-- SOURCE RECORDS follows --
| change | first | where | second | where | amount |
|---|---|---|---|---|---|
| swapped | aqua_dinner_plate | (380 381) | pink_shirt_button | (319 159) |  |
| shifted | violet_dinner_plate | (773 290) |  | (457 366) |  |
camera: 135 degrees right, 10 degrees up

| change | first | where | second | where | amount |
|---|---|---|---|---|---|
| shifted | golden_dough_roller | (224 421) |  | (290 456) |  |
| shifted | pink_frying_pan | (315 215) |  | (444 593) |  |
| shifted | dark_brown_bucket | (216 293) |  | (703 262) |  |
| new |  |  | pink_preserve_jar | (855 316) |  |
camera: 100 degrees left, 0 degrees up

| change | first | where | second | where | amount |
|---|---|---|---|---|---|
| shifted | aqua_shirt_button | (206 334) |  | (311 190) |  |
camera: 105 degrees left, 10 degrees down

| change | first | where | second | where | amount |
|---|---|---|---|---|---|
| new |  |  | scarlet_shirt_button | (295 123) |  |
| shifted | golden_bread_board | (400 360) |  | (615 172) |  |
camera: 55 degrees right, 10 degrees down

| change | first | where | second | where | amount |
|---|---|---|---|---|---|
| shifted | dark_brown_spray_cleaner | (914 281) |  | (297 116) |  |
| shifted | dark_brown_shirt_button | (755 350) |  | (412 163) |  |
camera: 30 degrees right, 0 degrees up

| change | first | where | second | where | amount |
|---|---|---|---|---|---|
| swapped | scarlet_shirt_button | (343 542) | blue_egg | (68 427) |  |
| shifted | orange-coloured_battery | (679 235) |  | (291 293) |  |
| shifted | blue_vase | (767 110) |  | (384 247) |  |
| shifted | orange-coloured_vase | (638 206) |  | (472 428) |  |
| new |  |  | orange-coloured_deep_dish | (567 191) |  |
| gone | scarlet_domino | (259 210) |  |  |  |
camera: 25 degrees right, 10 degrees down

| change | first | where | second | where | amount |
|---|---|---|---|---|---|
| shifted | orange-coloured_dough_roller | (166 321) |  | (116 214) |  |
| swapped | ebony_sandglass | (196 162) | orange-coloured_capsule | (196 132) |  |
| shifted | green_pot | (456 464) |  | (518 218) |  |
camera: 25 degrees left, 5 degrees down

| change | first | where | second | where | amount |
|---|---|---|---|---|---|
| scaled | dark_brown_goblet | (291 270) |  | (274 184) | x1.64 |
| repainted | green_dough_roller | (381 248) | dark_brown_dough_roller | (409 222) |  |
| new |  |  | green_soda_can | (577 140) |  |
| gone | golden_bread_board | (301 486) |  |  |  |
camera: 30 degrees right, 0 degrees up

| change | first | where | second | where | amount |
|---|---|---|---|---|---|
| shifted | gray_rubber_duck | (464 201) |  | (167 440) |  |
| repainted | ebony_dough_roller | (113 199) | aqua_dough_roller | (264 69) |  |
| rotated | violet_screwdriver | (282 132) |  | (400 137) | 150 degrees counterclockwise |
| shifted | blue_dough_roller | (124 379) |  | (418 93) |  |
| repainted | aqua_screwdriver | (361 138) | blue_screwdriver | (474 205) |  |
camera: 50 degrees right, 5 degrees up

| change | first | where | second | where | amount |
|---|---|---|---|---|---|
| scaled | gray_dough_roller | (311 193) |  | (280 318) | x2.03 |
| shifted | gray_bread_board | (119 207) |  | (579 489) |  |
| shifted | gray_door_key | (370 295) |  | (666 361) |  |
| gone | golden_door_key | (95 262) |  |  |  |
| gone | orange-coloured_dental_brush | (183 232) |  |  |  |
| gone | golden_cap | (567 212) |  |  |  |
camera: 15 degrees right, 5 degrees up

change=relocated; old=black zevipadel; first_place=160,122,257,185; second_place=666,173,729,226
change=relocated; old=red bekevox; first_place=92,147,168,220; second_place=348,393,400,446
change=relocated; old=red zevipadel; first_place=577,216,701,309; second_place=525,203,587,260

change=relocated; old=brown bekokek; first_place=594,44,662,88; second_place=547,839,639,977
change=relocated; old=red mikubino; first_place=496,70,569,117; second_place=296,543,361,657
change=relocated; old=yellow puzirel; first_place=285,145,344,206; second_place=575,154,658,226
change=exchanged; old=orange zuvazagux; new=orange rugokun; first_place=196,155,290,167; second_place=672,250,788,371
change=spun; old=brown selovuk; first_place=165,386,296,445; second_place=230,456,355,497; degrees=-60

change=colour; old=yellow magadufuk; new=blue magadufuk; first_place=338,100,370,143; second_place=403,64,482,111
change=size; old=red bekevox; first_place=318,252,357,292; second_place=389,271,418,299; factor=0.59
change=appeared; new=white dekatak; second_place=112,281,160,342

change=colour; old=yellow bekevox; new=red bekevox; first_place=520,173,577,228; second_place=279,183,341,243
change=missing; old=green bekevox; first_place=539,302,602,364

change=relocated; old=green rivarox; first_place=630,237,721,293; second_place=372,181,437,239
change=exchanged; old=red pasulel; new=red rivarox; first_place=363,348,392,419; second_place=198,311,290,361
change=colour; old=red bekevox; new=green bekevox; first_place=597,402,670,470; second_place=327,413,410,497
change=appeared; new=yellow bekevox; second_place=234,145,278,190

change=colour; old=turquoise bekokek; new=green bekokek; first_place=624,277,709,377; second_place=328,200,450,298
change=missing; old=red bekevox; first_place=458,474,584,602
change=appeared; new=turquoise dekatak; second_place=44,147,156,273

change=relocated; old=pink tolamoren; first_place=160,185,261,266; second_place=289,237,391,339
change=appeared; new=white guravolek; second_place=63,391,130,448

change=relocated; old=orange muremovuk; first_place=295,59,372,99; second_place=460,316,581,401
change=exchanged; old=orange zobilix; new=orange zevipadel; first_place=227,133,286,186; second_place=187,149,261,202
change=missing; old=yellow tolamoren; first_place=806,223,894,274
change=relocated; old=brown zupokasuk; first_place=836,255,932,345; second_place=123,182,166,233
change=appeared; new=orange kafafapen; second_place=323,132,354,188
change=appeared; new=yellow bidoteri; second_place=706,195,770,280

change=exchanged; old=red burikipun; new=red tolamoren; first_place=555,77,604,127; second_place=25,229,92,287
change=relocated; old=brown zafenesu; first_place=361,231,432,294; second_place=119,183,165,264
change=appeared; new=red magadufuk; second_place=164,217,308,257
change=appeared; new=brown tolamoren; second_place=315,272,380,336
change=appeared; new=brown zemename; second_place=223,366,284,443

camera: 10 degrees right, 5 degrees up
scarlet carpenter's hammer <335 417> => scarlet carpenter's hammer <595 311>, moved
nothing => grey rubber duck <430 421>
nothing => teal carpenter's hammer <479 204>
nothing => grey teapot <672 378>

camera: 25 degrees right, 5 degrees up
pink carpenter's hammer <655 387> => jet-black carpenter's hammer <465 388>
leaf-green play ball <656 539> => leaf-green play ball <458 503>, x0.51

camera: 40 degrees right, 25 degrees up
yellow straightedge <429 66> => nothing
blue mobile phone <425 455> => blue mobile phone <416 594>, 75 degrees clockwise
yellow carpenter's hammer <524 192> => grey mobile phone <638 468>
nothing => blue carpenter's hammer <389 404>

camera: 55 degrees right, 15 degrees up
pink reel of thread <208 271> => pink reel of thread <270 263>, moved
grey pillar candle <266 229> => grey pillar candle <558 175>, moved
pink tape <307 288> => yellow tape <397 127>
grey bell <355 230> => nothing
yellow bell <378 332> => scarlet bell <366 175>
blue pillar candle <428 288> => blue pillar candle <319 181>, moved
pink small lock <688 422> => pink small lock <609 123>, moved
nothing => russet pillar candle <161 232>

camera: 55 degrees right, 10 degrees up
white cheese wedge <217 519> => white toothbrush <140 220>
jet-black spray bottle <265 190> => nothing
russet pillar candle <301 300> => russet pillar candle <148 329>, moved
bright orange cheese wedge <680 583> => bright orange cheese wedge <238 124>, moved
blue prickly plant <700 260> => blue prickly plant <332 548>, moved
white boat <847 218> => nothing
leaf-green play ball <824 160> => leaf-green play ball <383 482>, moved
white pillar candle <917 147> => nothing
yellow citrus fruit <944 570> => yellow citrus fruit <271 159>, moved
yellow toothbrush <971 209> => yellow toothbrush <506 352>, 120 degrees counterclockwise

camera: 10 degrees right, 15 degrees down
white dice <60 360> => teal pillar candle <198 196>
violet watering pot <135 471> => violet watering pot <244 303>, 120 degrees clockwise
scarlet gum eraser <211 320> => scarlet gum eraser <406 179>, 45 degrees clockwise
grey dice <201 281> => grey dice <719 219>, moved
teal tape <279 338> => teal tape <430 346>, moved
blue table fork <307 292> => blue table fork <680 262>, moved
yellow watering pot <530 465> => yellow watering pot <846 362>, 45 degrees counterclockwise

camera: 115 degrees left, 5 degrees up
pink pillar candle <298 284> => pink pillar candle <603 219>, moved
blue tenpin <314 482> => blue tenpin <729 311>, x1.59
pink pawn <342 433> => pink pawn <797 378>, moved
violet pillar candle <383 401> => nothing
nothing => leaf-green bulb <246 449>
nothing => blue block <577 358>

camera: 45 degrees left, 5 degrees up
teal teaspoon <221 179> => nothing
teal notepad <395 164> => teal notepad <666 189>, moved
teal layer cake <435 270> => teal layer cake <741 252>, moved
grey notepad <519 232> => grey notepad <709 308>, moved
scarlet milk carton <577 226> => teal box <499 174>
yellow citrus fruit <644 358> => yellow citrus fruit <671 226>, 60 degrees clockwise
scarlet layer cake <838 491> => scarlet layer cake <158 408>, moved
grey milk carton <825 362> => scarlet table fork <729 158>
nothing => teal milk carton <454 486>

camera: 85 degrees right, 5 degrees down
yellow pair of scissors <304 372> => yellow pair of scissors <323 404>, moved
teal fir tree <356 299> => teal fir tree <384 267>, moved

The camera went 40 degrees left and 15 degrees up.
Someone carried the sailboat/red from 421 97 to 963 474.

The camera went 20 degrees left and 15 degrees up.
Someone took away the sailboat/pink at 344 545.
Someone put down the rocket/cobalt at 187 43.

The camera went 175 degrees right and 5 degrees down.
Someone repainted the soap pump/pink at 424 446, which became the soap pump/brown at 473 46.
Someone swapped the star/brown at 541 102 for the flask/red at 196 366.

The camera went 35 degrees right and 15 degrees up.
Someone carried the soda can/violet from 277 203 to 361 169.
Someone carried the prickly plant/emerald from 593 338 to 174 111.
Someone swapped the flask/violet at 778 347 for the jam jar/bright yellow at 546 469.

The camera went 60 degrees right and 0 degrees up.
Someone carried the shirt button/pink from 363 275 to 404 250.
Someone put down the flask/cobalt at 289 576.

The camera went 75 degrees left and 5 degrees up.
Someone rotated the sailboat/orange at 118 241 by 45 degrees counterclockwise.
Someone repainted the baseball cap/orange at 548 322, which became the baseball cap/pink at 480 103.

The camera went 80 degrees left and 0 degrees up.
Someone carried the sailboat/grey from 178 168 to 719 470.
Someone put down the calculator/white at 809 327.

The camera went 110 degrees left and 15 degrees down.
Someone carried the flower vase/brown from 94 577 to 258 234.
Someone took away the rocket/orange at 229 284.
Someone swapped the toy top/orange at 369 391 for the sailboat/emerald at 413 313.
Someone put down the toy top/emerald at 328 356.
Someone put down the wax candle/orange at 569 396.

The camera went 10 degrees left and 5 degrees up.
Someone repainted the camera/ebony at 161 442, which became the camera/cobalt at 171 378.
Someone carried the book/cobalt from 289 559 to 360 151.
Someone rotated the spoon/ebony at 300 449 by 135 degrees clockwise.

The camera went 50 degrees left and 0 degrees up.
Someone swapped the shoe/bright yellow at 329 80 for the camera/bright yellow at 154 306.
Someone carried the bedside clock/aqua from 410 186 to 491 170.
-- SOURCE RECORDS concluded --
# WORK REQUIRED:
Going back to the entries above, set down exactly the lines that begin at the one with "change=exchanged; old=red burikipun;" and end at the one with "nothing => teal carpenter's hammer <479 204>", both included, and nothing else.

# COMPLETED TASK:
change=exchanged; old=red burikipun; new=red tolamoren; first_place=555,77,604,127; second_place=25,229,92,287
change=relocated; old=brown zafenesu; first_place=361,231,432,294; second_place=119,183,165,264
change=appeared; new=red magadufuk; second_place=164,217,308,257
change=appeared; new=brown tolamoren; second_place=315,272,380,336
change=appeared; new=brown zemename; second_place=223,366,284,443

camera: 10 degrees right, 5 degrees up
scarlet carpenter's hammer <335 417> => scarlet carpenter's hammer <595 311>, moved
nothing => grey rubber duck <430 421>
nothing => teal carpenter's hammer <479 204>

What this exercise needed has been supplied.